▶ _TASK_:
Everything from the line containing "white nut [370,355,420,398] -> none" through the last line of the data below should be given again exactly, both end lines included and nothing more.

+++ PROVIDED DATA +++

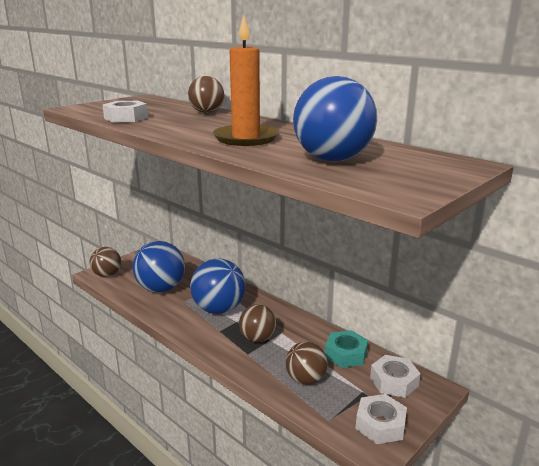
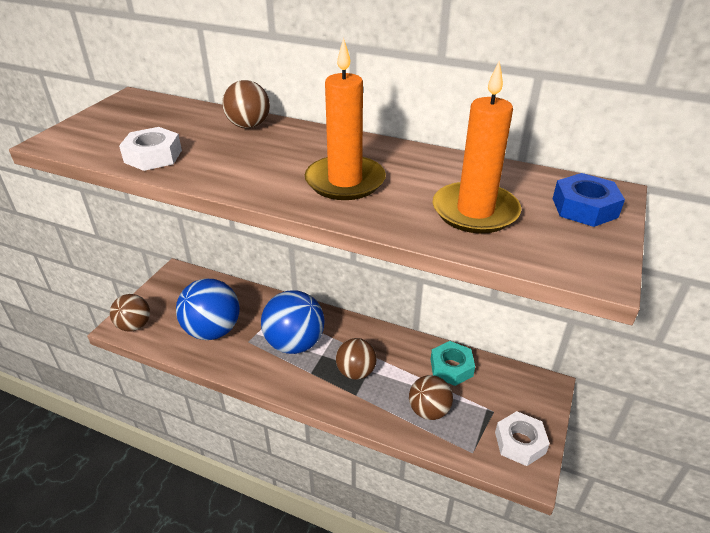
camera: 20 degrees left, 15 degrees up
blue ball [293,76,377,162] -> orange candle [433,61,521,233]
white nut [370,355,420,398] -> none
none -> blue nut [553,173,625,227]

+++

▶ _EXERCISE SOLUTION_:
white nut [370,355,420,398] -> none
none -> blue nut [553,173,625,227]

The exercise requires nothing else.